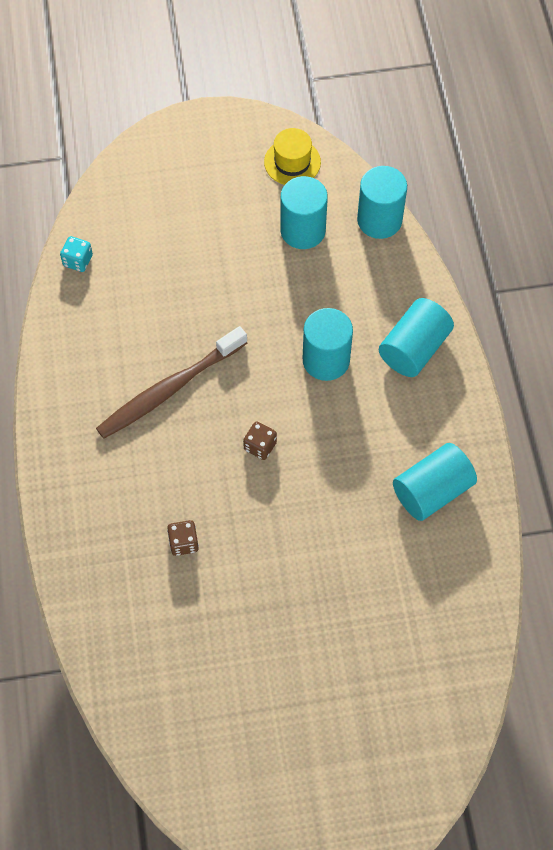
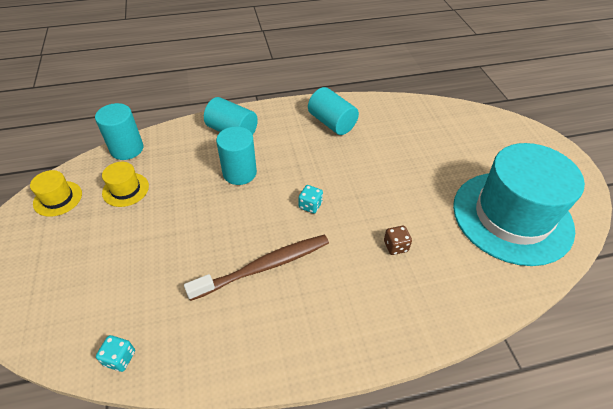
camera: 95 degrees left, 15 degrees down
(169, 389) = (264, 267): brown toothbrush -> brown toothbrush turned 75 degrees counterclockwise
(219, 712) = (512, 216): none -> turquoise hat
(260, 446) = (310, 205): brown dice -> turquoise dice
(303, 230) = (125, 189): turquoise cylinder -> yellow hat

--

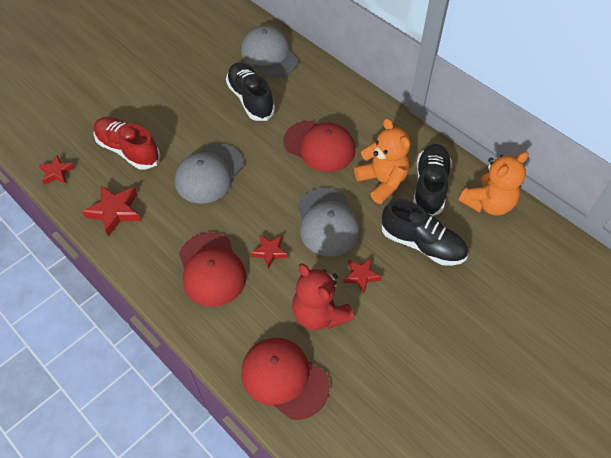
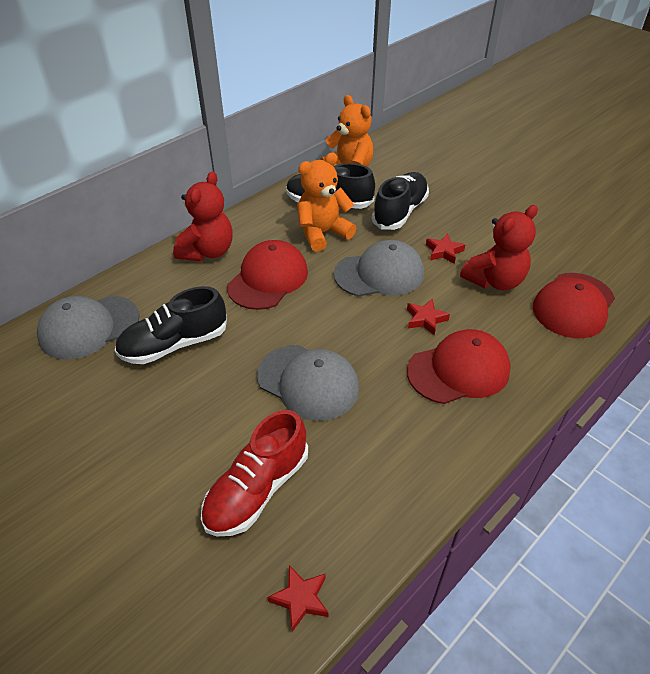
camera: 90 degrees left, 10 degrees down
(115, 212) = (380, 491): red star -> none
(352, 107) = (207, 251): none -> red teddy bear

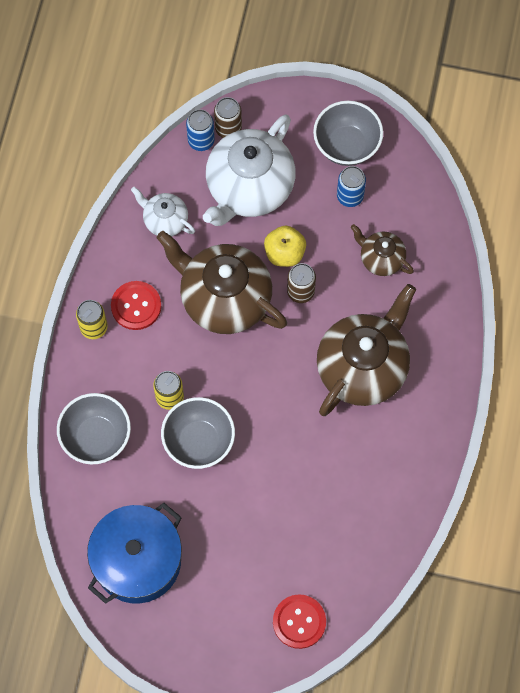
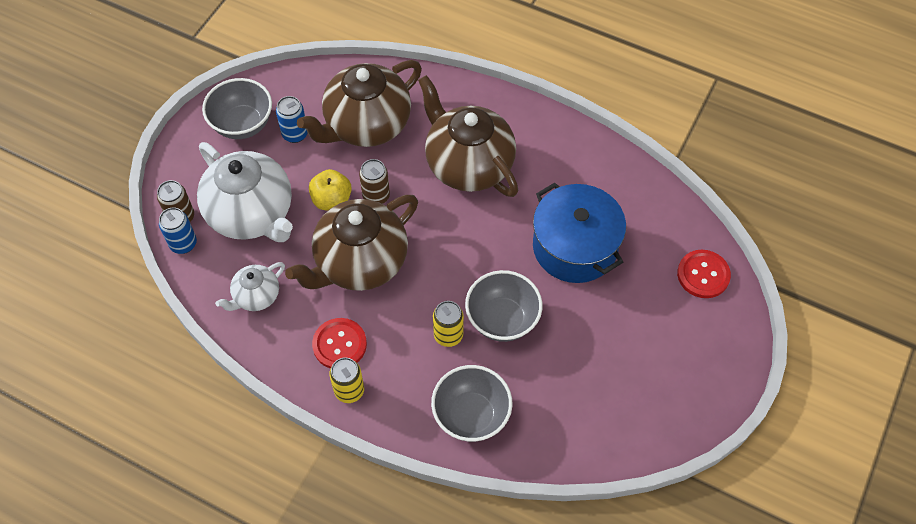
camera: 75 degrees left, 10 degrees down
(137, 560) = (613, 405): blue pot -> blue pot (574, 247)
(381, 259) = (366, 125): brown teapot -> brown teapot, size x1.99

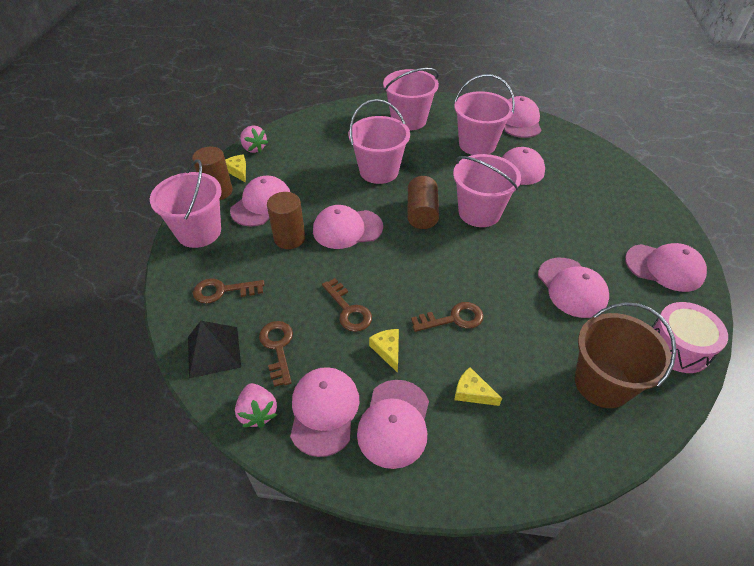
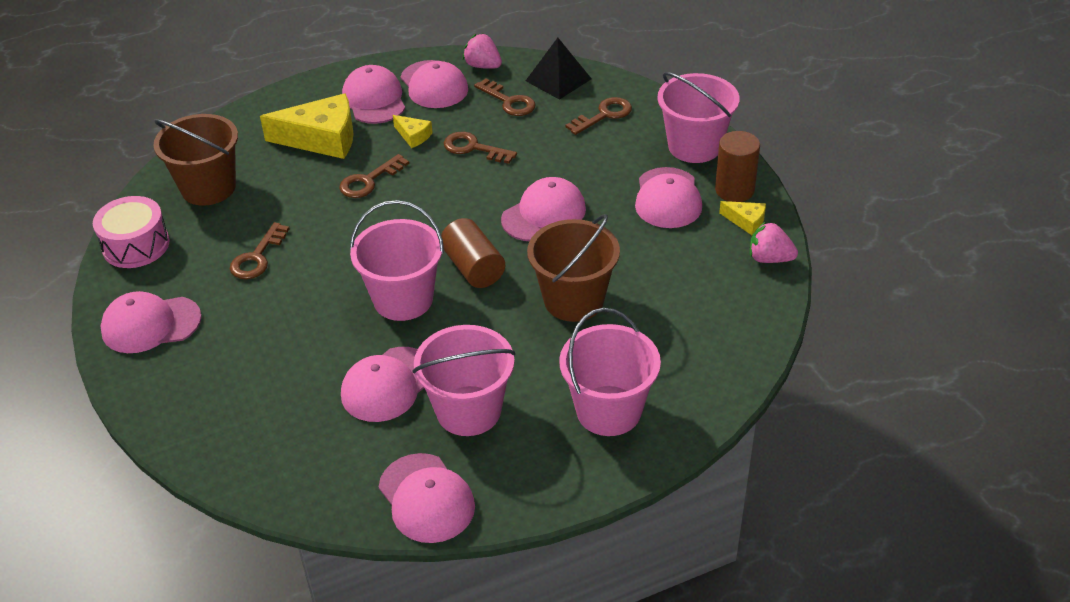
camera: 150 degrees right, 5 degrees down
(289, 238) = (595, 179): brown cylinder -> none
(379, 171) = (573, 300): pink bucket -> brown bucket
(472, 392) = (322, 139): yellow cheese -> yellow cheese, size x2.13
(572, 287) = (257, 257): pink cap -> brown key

* * *

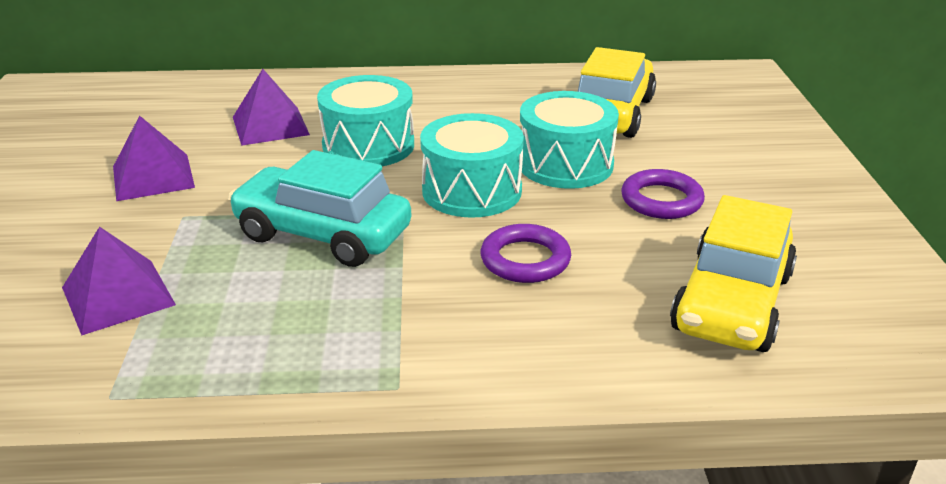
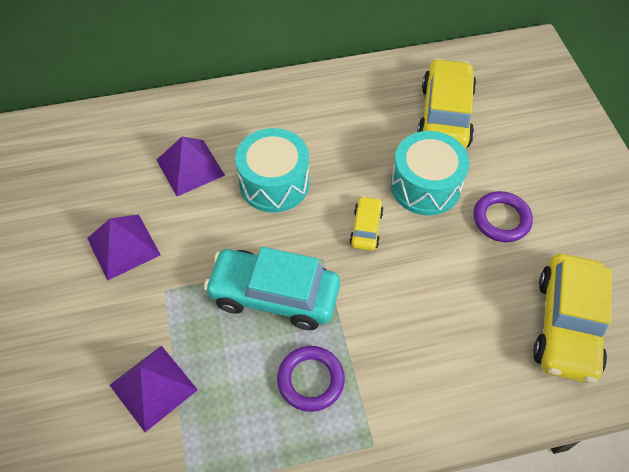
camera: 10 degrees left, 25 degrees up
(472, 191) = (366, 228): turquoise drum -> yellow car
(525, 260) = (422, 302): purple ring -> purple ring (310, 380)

* REQUIREMENT
From the records above, give again exactly the lines running from the line with "camera: 95 degrees left, 15 degrees down" to the line with "(303, 230) = (125, 189): turquoise", inclusive.

* EXPECTED OUTPUT
camera: 95 degrees left, 15 degrees down
(169, 389) = (264, 267): brown toothbrush -> brown toothbrush turned 75 degrees counterclockwise
(219, 712) = (512, 216): none -> turquoise hat
(260, 446) = (310, 205): brown dice -> turquoise dice
(303, 230) = (125, 189): turquoise cylinder -> yellow hat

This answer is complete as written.